● What is expected
Could you find every line in the records below that contains the word "grey" and copy it?

*** Records for the exercise ***

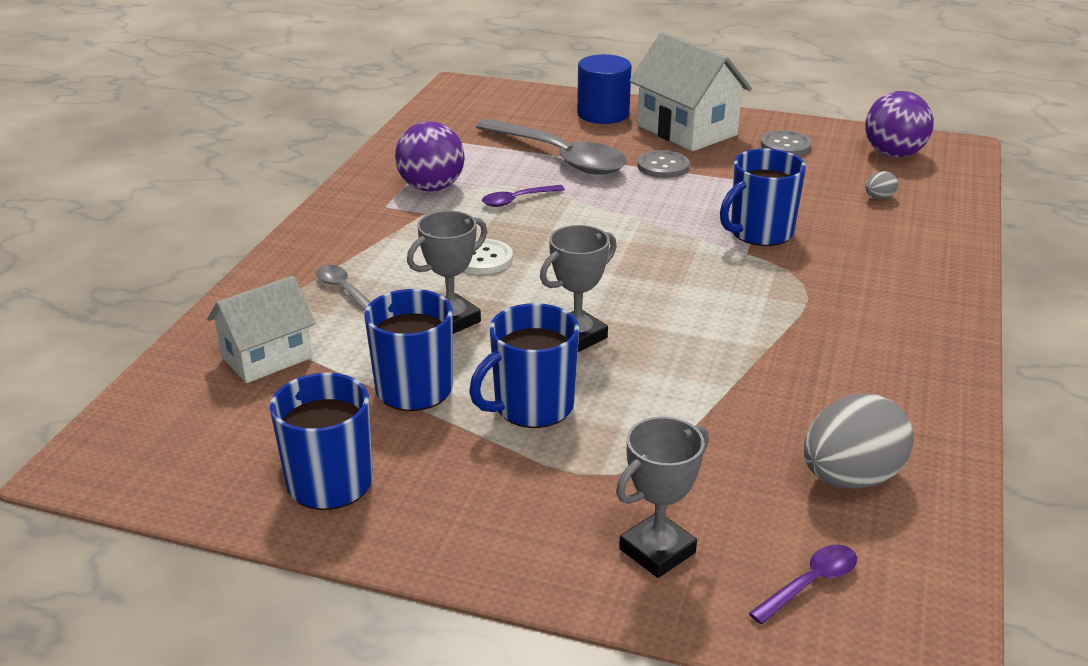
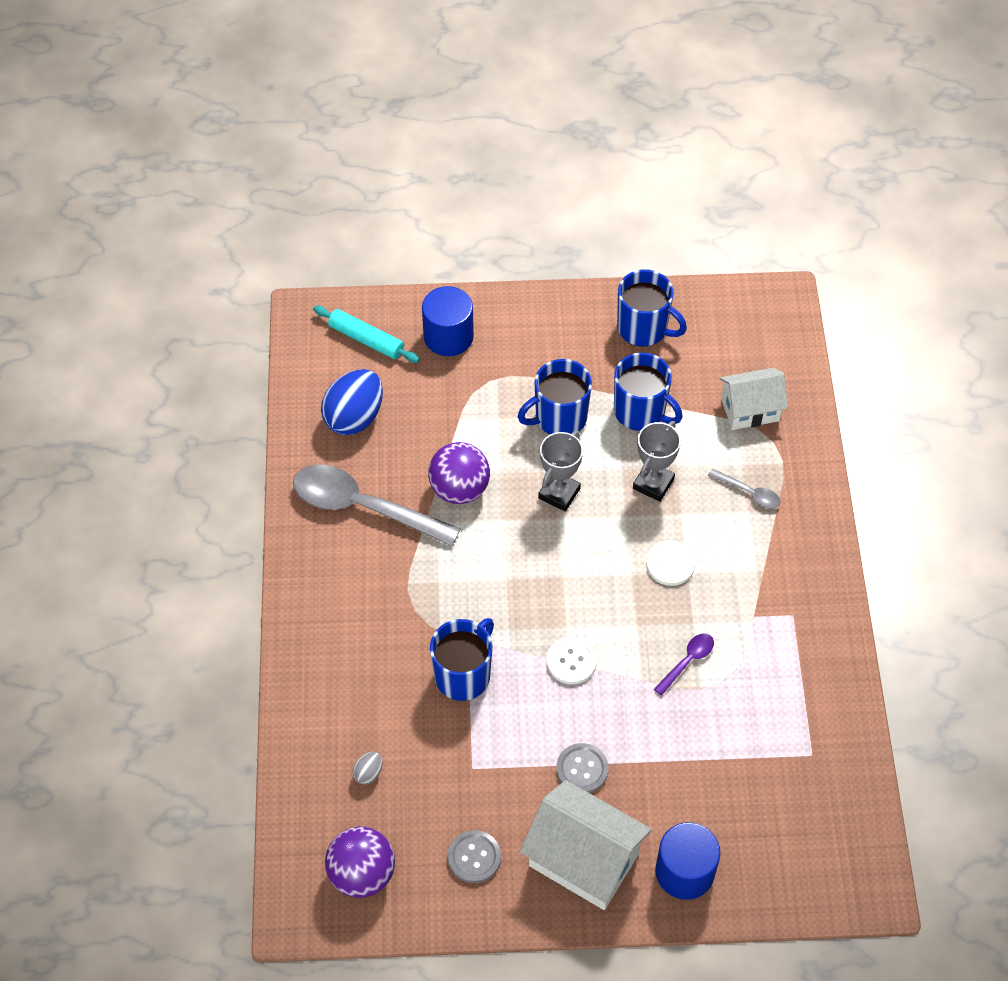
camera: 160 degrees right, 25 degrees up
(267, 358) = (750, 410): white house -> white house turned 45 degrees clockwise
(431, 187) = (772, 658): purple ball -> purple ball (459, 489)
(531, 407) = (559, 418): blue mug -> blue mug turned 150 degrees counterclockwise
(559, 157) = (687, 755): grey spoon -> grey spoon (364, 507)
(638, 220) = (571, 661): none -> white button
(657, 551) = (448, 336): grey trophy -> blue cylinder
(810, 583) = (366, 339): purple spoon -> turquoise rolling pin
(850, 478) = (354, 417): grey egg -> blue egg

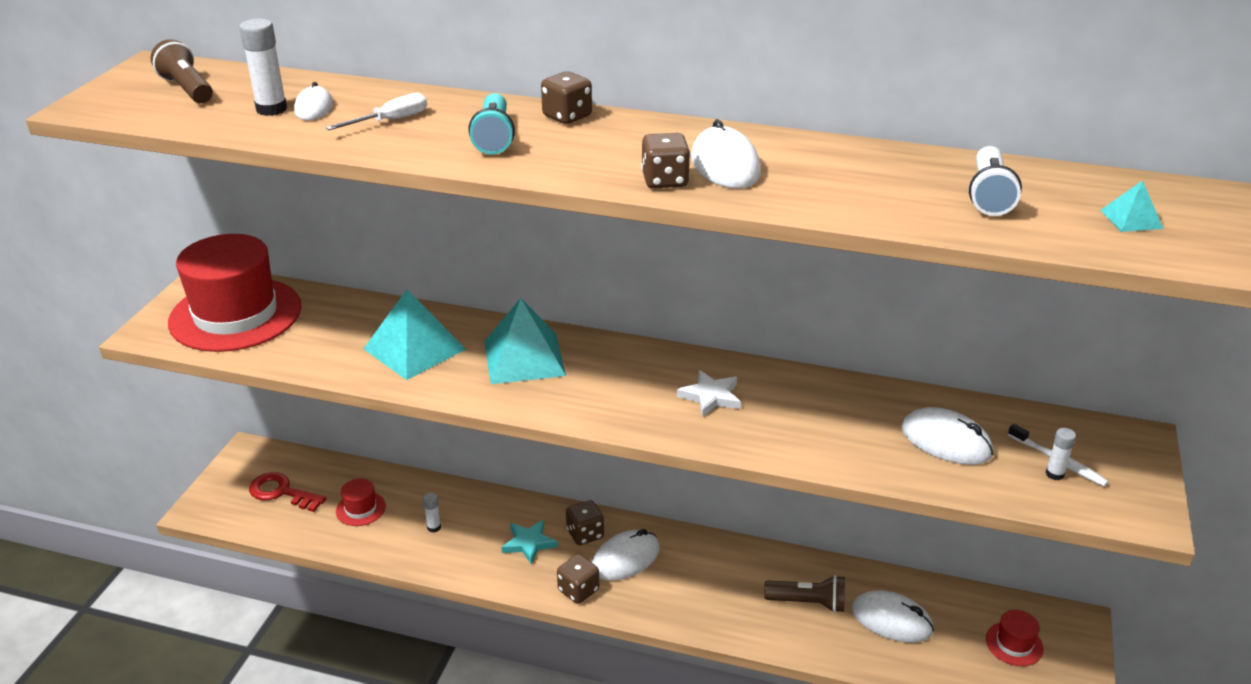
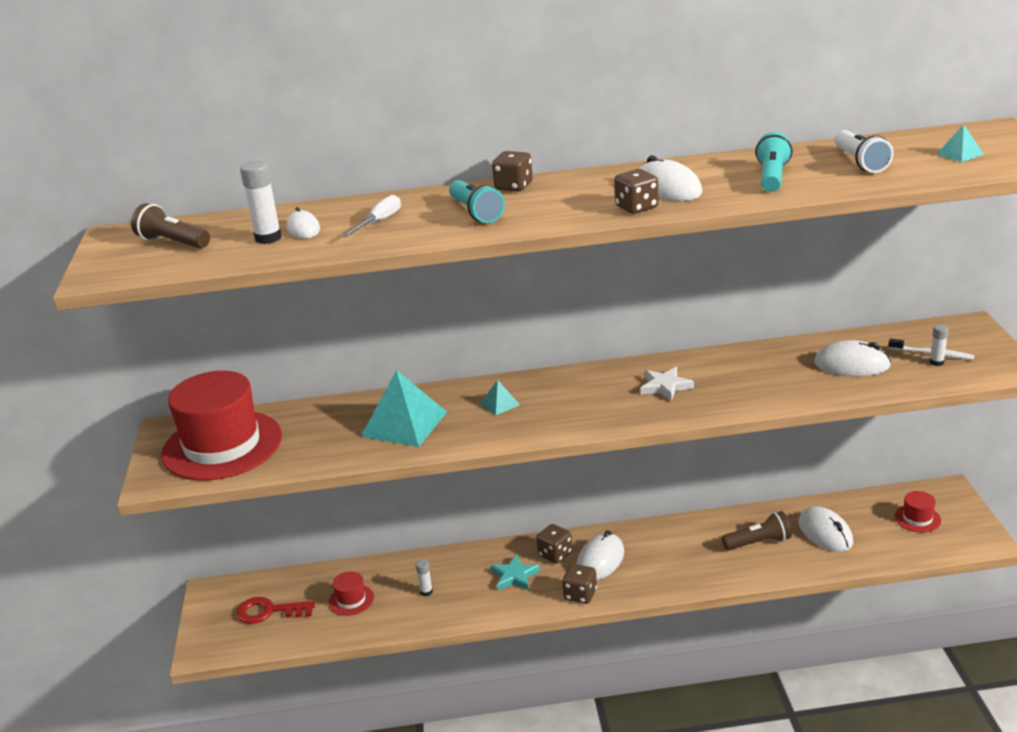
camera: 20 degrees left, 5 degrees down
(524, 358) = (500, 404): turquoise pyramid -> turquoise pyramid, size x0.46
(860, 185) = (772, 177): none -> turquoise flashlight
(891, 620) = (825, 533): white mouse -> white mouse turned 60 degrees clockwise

*** End of Records for the exercise ***

● Output
(559, 157) = (687, 755): grey spoon -> grey spoon (364, 507)
(657, 551) = (448, 336): grey trophy -> blue cylinder
(850, 478) = (354, 417): grey egg -> blue egg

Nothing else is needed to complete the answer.